» **What you should do**
Extract the complete data exactly as given.

» **Source data**

####

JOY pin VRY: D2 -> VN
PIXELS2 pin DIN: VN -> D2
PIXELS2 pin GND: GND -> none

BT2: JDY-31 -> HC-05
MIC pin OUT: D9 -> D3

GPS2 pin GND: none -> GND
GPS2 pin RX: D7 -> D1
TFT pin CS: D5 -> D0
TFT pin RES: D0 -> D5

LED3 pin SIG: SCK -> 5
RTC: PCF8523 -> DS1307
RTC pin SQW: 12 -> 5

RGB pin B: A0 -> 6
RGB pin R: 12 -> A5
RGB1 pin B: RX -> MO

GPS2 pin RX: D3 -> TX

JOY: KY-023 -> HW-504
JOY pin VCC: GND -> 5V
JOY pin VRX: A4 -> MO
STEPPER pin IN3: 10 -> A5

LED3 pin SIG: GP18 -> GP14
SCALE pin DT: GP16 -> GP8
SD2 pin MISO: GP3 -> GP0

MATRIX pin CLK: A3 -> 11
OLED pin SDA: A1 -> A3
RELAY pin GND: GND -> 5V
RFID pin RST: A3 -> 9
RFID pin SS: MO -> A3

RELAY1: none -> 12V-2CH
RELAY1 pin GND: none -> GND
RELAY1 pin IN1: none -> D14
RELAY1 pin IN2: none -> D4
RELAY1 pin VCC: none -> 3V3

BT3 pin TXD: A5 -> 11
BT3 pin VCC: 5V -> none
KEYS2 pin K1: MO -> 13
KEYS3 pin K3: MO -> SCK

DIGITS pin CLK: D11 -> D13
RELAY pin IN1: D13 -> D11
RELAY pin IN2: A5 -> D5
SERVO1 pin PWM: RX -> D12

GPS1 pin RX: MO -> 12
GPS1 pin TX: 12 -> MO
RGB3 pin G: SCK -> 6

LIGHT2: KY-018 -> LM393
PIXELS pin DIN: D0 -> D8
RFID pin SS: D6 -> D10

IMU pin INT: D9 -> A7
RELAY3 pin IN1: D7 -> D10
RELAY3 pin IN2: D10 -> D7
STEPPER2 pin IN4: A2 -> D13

####

» **Reply**
JOY pin VRY: D2 -> VN
PIXELS2 pin DIN: VN -> D2
PIXELS2 pin GND: GND -> none

BT2: JDY-31 -> HC-05
MIC pin OUT: D9 -> D3

GPS2 pin GND: none -> GND
GPS2 pin RX: D7 -> D1
TFT pin CS: D5 -> D0
TFT pin RES: D0 -> D5

LED3 pin SIG: SCK -> 5
RTC: PCF8523 -> DS1307
RTC pin SQW: 12 -> 5

RGB pin B: A0 -> 6
RGB pin R: 12 -> A5
RGB1 pin B: RX -> MO

GPS2 pin RX: D3 -> TX

JOY: KY-023 -> HW-504
JOY pin VCC: GND -> 5V
JOY pin VRX: A4 -> MO
STEPPER pin IN3: 10 -> A5

LED3 pin SIG: GP18 -> GP14
SCALE pin DT: GP16 -> GP8
SD2 pin MISO: GP3 -> GP0

MATRIX pin CLK: A3 -> 11
OLED pin SDA: A1 -> A3
RELAY pin GND: GND -> 5V
RFID pin RST: A3 -> 9
RFID pin SS: MO -> A3

RELAY1: none -> 12V-2CH
RELAY1 pin GND: none -> GND
RELAY1 pin IN1: none -> D14
RELAY1 pin IN2: none -> D4
RELAY1 pin VCC: none -> 3V3

BT3 pin TXD: A5 -> 11
BT3 pin VCC: 5V -> none
KEYS2 pin K1: MO -> 13
KEYS3 pin K3: MO -> SCK

DIGITS pin CLK: D11 -> D13
RELAY pin IN1: D13 -> D11
RELAY pin IN2: A5 -> D5
SERVO1 pin PWM: RX -> D12

GPS1 pin RX: MO -> 12
GPS1 pin TX: 12 -> MO
RGB3 pin G: SCK -> 6

LIGHT2: KY-018 -> LM393
PIXELS pin DIN: D0 -> D8
RFID pin SS: D6 -> D10

IMU pin INT: D9 -> A7
RELAY3 pin IN1: D7 -> D10
RELAY3 pin IN2: D10 -> D7
STEPPER2 pin IN4: A2 -> D13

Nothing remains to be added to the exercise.